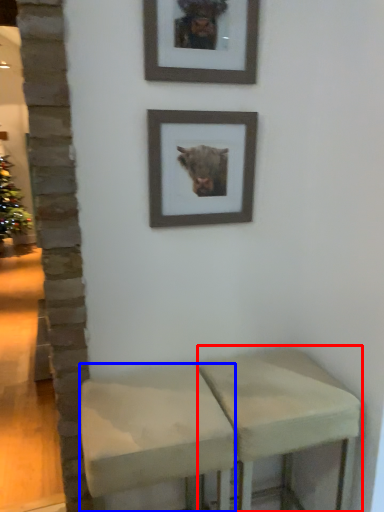
Question: Which object is further to the camera taking this photo, stool (highlighted by a red box) or stool (highlighted by a blue box)?

Choices:
 (A) stool
 (B) stool

Answer: (A)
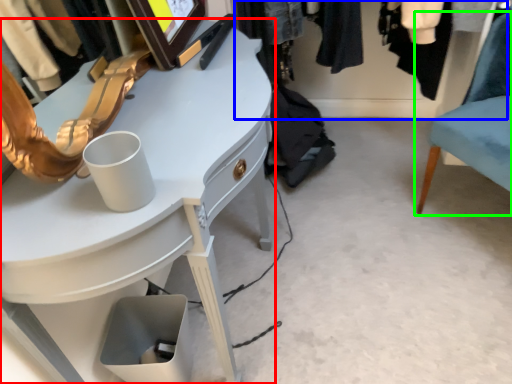
Question: Considering the real-world distances, which object is closest to desk (highlighted by a red box)? closet (highlighted by a blue box) or chair (highlighted by a green box).

Choices:
 (A) closet
 (B) chair

Answer: (B)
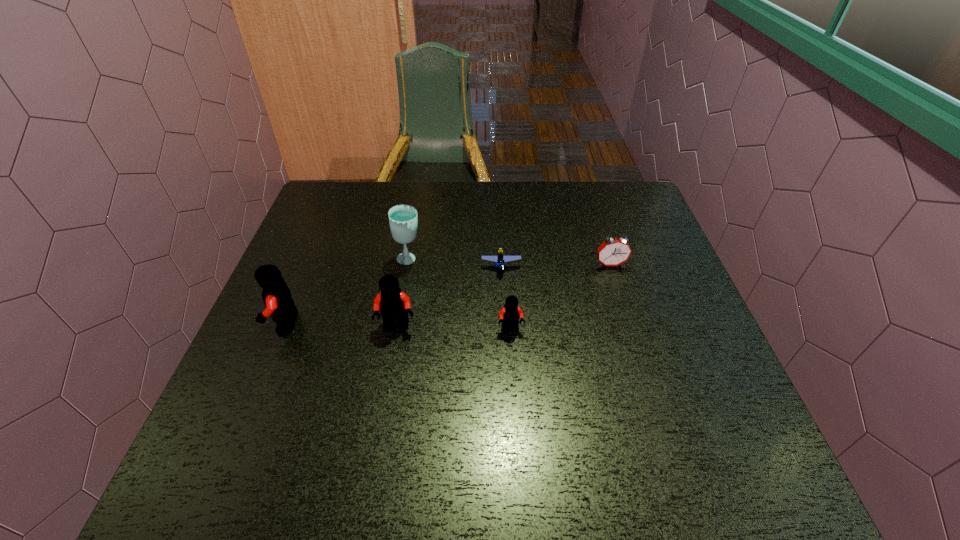
In order to click on Lego that is the third closest one to the second shortest Lego in this screenshot , I will do `click(276, 295)`.

The height and width of the screenshot is (540, 960). Identify the location of vacant point that satisfies the following two spatial constraints: 1. on the front-facing side of the shortest Lego; 2. on the front-facing side of the leftmost Lego. (504, 323).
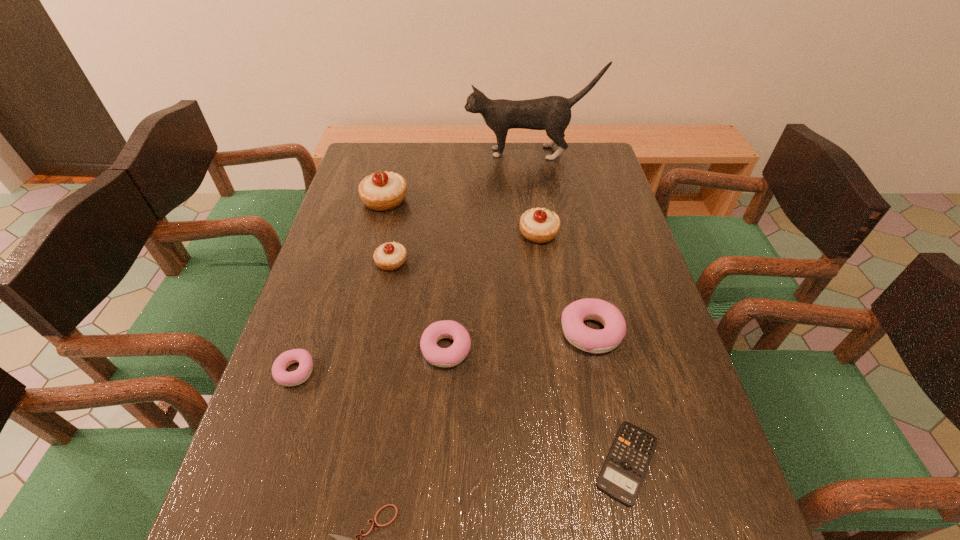
Identify the location of vacant space that satisfies the following two spatial constraints: 1. on the front side of the second shortest object; 2. on the left side of the biggest beige pastry. The image size is (960, 540). (320, 462).

Locate an element on the screen. This screenshot has height=540, width=960. vacant area that satisfies the following two spatial constraints: 1. on the front side of the sixth nearest object; 2. on the left side of the fifth tallest object is located at coordinates (377, 332).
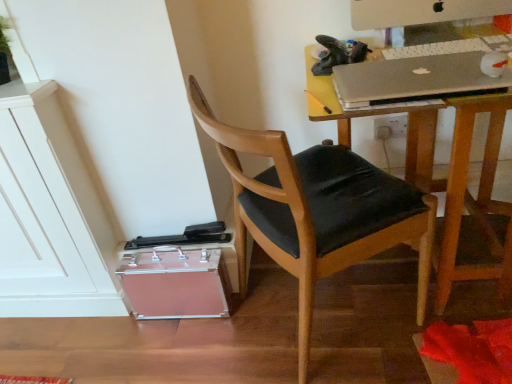
Question: From the image's perspective, relative to wooden chair with black cushion at center, is white plastic computer monitor at upper right above or below?

Choices:
 (A) above
 (B) below

Answer: (A)

Question: Based on their positions, is white plastic computer monitor at upper right located to the left or right of wooden chair with black cushion at center?

Choices:
 (A) right
 (B) left

Answer: (A)

Question: Which is nearer to the metallic silver desk at upper right?

Choices:
 (A) wooden chair with black cushion at center
 (B) white plastic keyboard at upper right
 (C) white plastic computer monitor at upper right
 (D) silver metallic laptop at upper right

Answer: (D)

Question: Estimate the real-world distances between objects in this image. Which object is farther from the white plastic computer monitor at upper right?

Choices:
 (A) metallic silver desk at upper right
 (B) white plastic keyboard at upper right
 (C) wooden chair with black cushion at center
 (D) silver metallic laptop at upper right

Answer: (C)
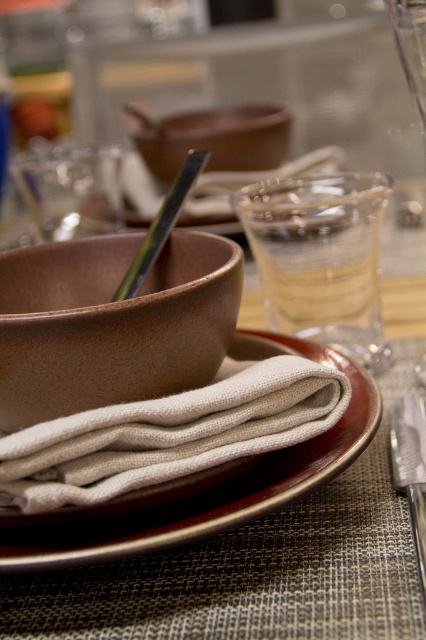
You are setting up a dining table and need to place a decorative item on top of the brown matte bowl at center and brown matte plate at center. Which object can you place the item on so it stays stable?

The brown matte bowl at center has a greater height compared to brown matte plate at center, so placing the item on the brown matte plate at center would be more stable as it has a flatter surface.

You are setting up a formal dinner and need to place a decorative centerpiece between the brown matte plate at center and the matte brown bowl at center. Based on their positions, where should you place the centerpiece?

The brown matte plate at center is to the right of the matte brown bowl at center, so the centerpiece should be placed between them, centered between the two items.

You are at the point labeled point (60, 307) and want to reach the edge of the dining table. The table is 6 feet long. Can you walk straight ahead to the edge?

The distance between point (60, 307) and the edge of the dining table is 14.55 inches. Since the table is 6 feet long, which is 72 inches, you can walk straight ahead to the edge as the distance is less than the table length.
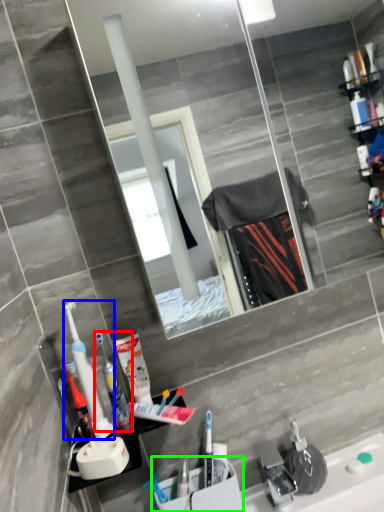
Question: Which object is the closest to the toothbrush (highlighted by a red box)? Choose among these: toothbrush (highlighted by a blue box) or sink (highlighted by a green box).

Choices:
 (A) toothbrush
 (B) sink

Answer: (A)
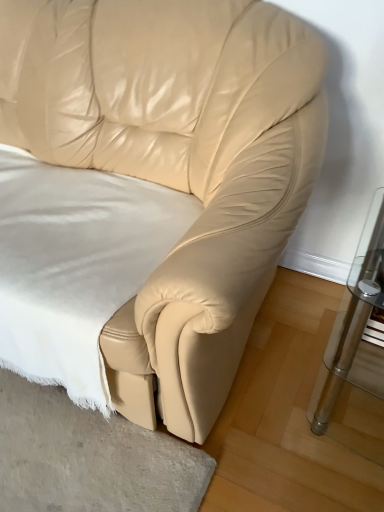
Where is `vacant space behind clear glass table at right`? vacant space behind clear glass table at right is located at coordinates coord(307,304).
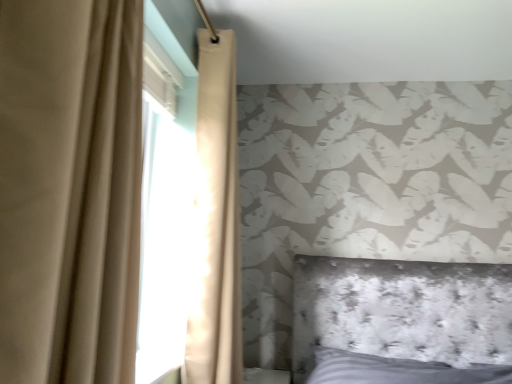
Question: Is beige fabric curtain at left, which appears as the 1th curtain when viewed from the front, completely or partially outside of beige fabric curtain at upper left, which is the 2th curtain in front-to-back order?

Choices:
 (A) no
 (B) yes

Answer: (B)

Question: Is beige fabric curtain at upper left, which is the 2th curtain in front-to-back order, at the back of beige fabric curtain at left, placed as the 2th curtain when sorted from back to front?

Choices:
 (A) yes
 (B) no

Answer: (B)

Question: Is beige fabric curtain at left, placed as the 2th curtain when sorted from back to front, at the left side of beige fabric curtain at upper left, which is the 2th curtain in front-to-back order?

Choices:
 (A) yes
 (B) no

Answer: (A)

Question: Can you confirm if beige fabric curtain at left, placed as the 2th curtain when sorted from back to front, is bigger than beige fabric curtain at upper left, which is the 2th curtain in front-to-back order?

Choices:
 (A) no
 (B) yes

Answer: (A)

Question: Is beige fabric curtain at upper left, acting as the first curtain starting from the back, surrounded by beige fabric curtain at left, placed as the 2th curtain when sorted from back to front?

Choices:
 (A) yes
 (B) no

Answer: (B)

Question: From a real-world perspective, does beige fabric curtain at left, placed as the 2th curtain when sorted from back to front, sit lower than beige fabric curtain at upper left, acting as the first curtain starting from the back?

Choices:
 (A) yes
 (B) no

Answer: (A)

Question: Is beige fabric curtain at upper left, acting as the first curtain starting from the back, beside beige fabric curtain at left, placed as the 2th curtain when sorted from back to front?

Choices:
 (A) no
 (B) yes

Answer: (A)

Question: Is beige fabric curtain at upper left, acting as the first curtain starting from the back, turned away from beige fabric curtain at left, placed as the 2th curtain when sorted from back to front?

Choices:
 (A) no
 (B) yes

Answer: (A)

Question: Is beige fabric curtain at upper left, acting as the first curtain starting from the back, oriented towards beige fabric curtain at left, which appears as the 1th curtain when viewed from the front?

Choices:
 (A) no
 (B) yes

Answer: (A)

Question: Does beige fabric curtain at upper left, acting as the first curtain starting from the back, come in front of beige fabric curtain at left, placed as the 2th curtain when sorted from back to front?

Choices:
 (A) yes
 (B) no

Answer: (B)

Question: Can you confirm if beige fabric curtain at upper left, acting as the first curtain starting from the back, is positioned to the left of beige fabric curtain at left, which appears as the 1th curtain when viewed from the front?

Choices:
 (A) no
 (B) yes

Answer: (A)

Question: From the image's perspective, is beige fabric curtain at upper left, acting as the first curtain starting from the back, on beige fabric curtain at left, which appears as the 1th curtain when viewed from the front?

Choices:
 (A) no
 (B) yes

Answer: (A)

Question: Considering their positions, is beige fabric curtain at upper left, which is the 2th curtain in front-to-back order, located in front of or behind beige fabric curtain at left, placed as the 2th curtain when sorted from back to front?

Choices:
 (A) front
 (B) behind

Answer: (B)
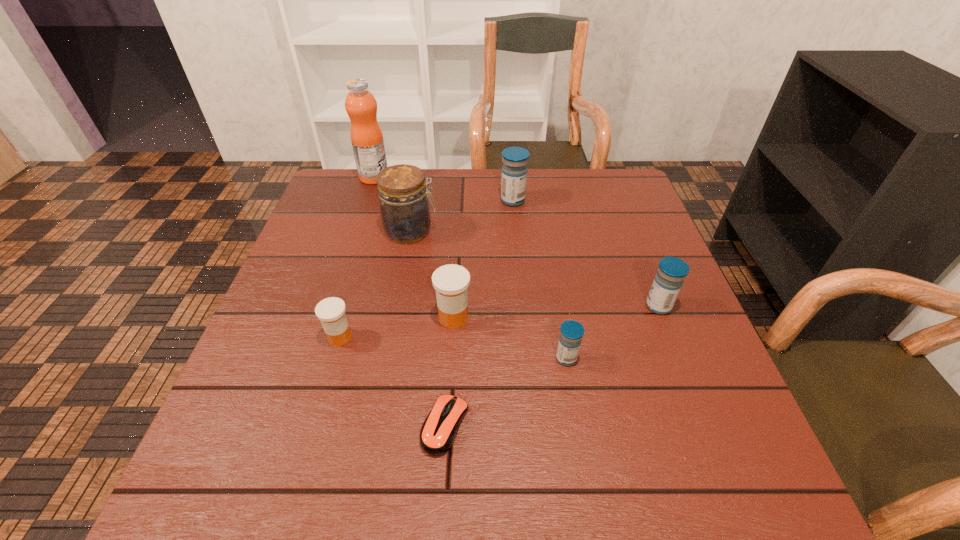
The image size is (960, 540). I want to click on unoccupied area between the rightmost object and the nearest blue medicine, so click(612, 332).

Find the location of a particular element. The image size is (960, 540). vacant area between the fruit juice and the fourth medicine from left to right is located at coordinates (470, 268).

Find the location of a particular element. The image size is (960, 540). free spot between the smaller orange medicine and the nearest blue medicine is located at coordinates (453, 348).

Find the location of a particular element. vacant space in between the fourth medicine from right to left and the fruit juice is located at coordinates (414, 247).

This screenshot has height=540, width=960. What are the coordinates of `free space between the nearest blue medicine and the tallest object` in the screenshot? It's located at (470, 268).

Locate an element on the screen. Image resolution: width=960 pixels, height=540 pixels. empty space that is in between the right orange medicine and the farthest blue medicine is located at coordinates (483, 259).

Choose which object is the nearest neighbor to the seventh farthest object. Please provide its 2D coordinates. Your answer should be formatted as a tuple, i.e. [(x, y)], where the tuple contains the x and y coordinates of a point satisfying the conditions above.

[(451, 282)]

Identify the location of object that is the nearest to the second smallest blue medicine. This screenshot has height=540, width=960. (571, 332).

Where is `medicine object that ranks as the fourth closest to the fruit juice`? This screenshot has height=540, width=960. medicine object that ranks as the fourth closest to the fruit juice is located at coordinates (571, 332).

Where is `medicine that is the second nearest to the jar`? medicine that is the second nearest to the jar is located at coordinates (451, 282).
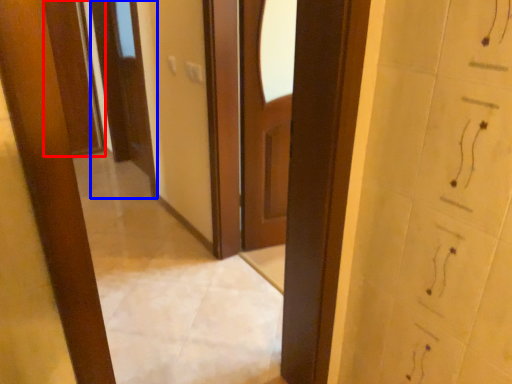
Question: Among these objects, which one is nearest to the camera, door (highlighted by a red box) or door (highlighted by a blue box)?

Choices:
 (A) door
 (B) door

Answer: (B)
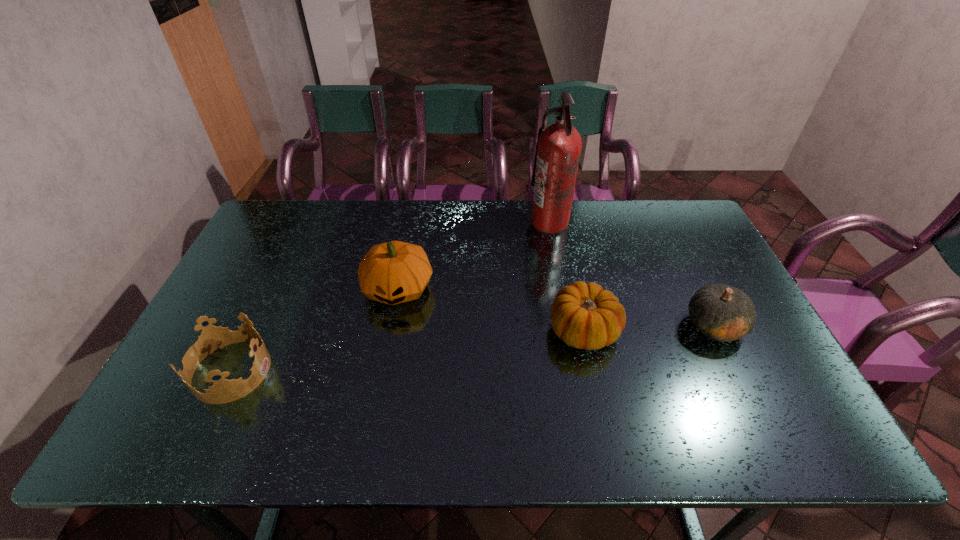
In order to click on vacant space at the right edge of the desktop in this screenshot , I will do `click(708, 250)`.

What are the coordinates of `vacant space at the far left corner` in the screenshot? It's located at (273, 227).

The image size is (960, 540). In the image, there is a desktop. In order to click on free space at the far right corner in this screenshot , I will do `click(654, 226)`.

Find the location of a particular element. This screenshot has height=540, width=960. free area in between the fourth object from right to left and the farthest object is located at coordinates (473, 255).

Where is `empty location between the tiara and the second gourd from left to right`? This screenshot has height=540, width=960. empty location between the tiara and the second gourd from left to right is located at coordinates (407, 350).

Where is `empty space between the tallest object and the second gourd from left to right`? The height and width of the screenshot is (540, 960). empty space between the tallest object and the second gourd from left to right is located at coordinates (566, 276).

I want to click on free point between the tiara and the fourth object from right to left, so click(x=315, y=329).

Image resolution: width=960 pixels, height=540 pixels. Find the location of `empty space that is in between the rightmost object and the tiara`. empty space that is in between the rightmost object and the tiara is located at coordinates (473, 348).

The height and width of the screenshot is (540, 960). Find the location of `free space between the fourth shortest object and the second gourd from right to left`. free space between the fourth shortest object and the second gourd from right to left is located at coordinates (491, 309).

This screenshot has width=960, height=540. What are the coordinates of `free area in between the second gourd from left to right and the fourth shortest object` in the screenshot? It's located at (491, 309).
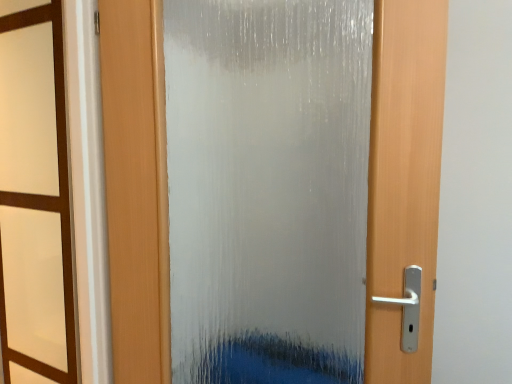
Question: Considering the positions of brown wood window frame at left and frosted glass door at center in the image, is brown wood window frame at left taller or shorter than frosted glass door at center?

Choices:
 (A) tall
 (B) short

Answer: (B)

Question: Visually, is brown wood window frame at left positioned to the left or to the right of frosted glass door at center?

Choices:
 (A) left
 (B) right

Answer: (A)

Question: Would you say brown wood window frame at left is inside or outside frosted glass door at center?

Choices:
 (A) outside
 (B) inside

Answer: (A)

Question: In the image, is frosted glass door at center positioned in front of or behind brown wood window frame at left?

Choices:
 (A) behind
 (B) front

Answer: (A)

Question: Does point (379, 23) appear closer or farther from the camera than point (48, 344)?

Choices:
 (A) closer
 (B) farther

Answer: (A)

Question: In terms of width, does frosted glass door at center look wider or thinner when compared to brown wood window frame at left?

Choices:
 (A) thin
 (B) wide

Answer: (B)

Question: In the image, is frosted glass door at center on the left side or the right side of brown wood window frame at left?

Choices:
 (A) right
 (B) left

Answer: (A)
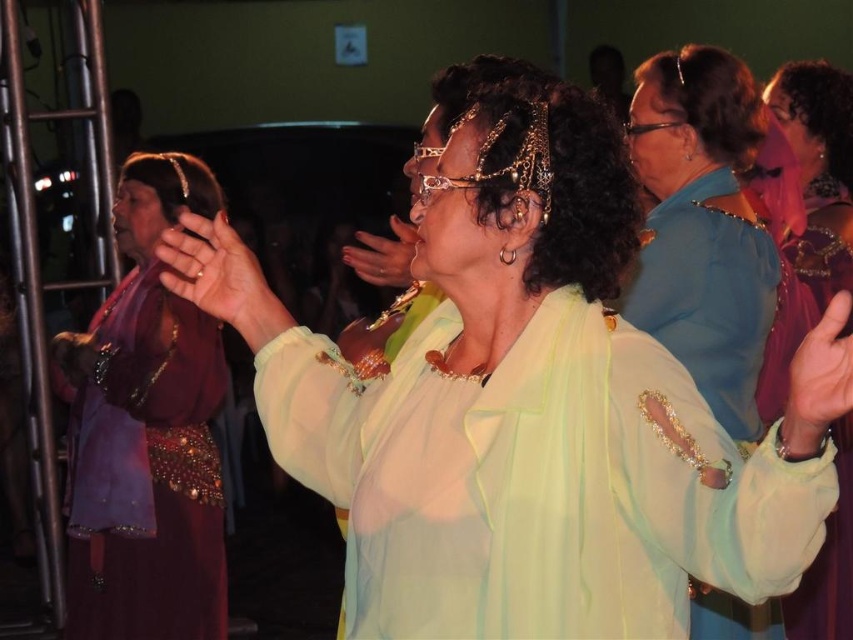
You are a photographer trying to capture the best shot of the two dancers. You notice two points in the image labeled as point (x=82, y=497) and point (x=721, y=67). Which point is closer to the camera?

Point (x=721, y=67) is closer to the camera since the description states that point (x=82, y=497) is behind it.

You are a photographer trying to capture the shiny gold necklace at upper right and the smooth skin hand at center in a single frame. Based on their sizes in the image, which object would appear larger in your photo?

The shiny gold necklace at upper right appears larger in the photo because it is much taller than the smooth skin hand at center.

Consider the image. You are observing the dancers and want to know which of the two points, point (798, 189) or point (836, 378), is closer to you. Can you determine this based on their positions?

Point (798, 189) is further to the viewer than point (836, 378), so point (836, 378) is closer to you.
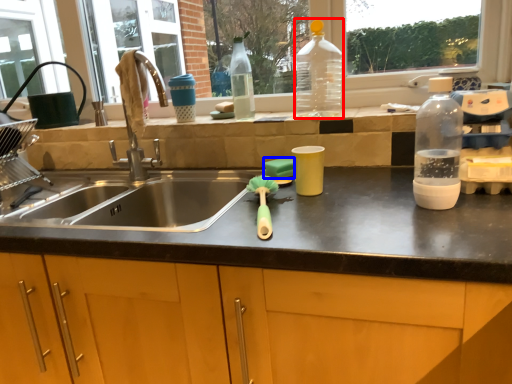
Question: Which object appears farthest to the camera in this image, bottle (highlighted by a red box) or soap (highlighted by a blue box)?

Choices:
 (A) bottle
 (B) soap

Answer: (B)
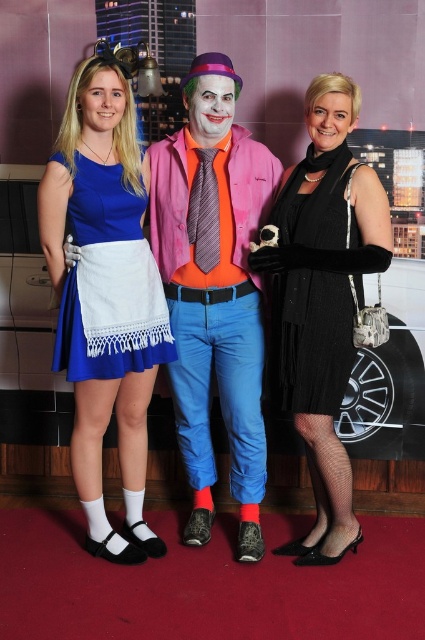
You are a photographer at this themed event. You need to arrange the blue cotton dress at center and the black knitted dress at right so that the shorter one is on the left. Is the current arrangement correct?

The blue cotton dress at center has a lesser height compared to the black knitted dress at right. Therefore, the current arrangement with the blue cotton dress at center and the black knitted dress at right already places the shorter one on the left, so it is correct.

You are a photographer trying to focus on the black textured dress at center. However, the pink fabric clown costume at center is blocking your view. Can you adjust your camera angle to see the dress without moving any of the people?

The pink fabric clown costume at center is positioned over the black textured dress at center, so adjusting the camera angle might allow you to see the dress beneath if there are gaps or by tilting the camera slightly.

● ● ● ●

> [WORK TO DO] Copy the stretch of the records above from their start through the line that contains "In order to click on Lego", leaving the pictures out of your answer.

> [RESPONSE FOR THIS EXERCISE]
Question: Which object is further to the camera taking this photo, stool (highlighted by a red box) or stool (highlighted by a blue box)?

Choices:
 (A) stool
 (B) stool

Answer: (A)
Question: Considering the real-world distances, which object is closest to desk (highlighted by a red box)? closet (highlighted by a blue box) or chair (highlighted by a green box).

Choices:
 (A) closet
 (B) chair

Answer: (B)
In order to click on Lego that is the third closest one to the second shortest Lego in this screenshot , I will do `click(276, 295)`.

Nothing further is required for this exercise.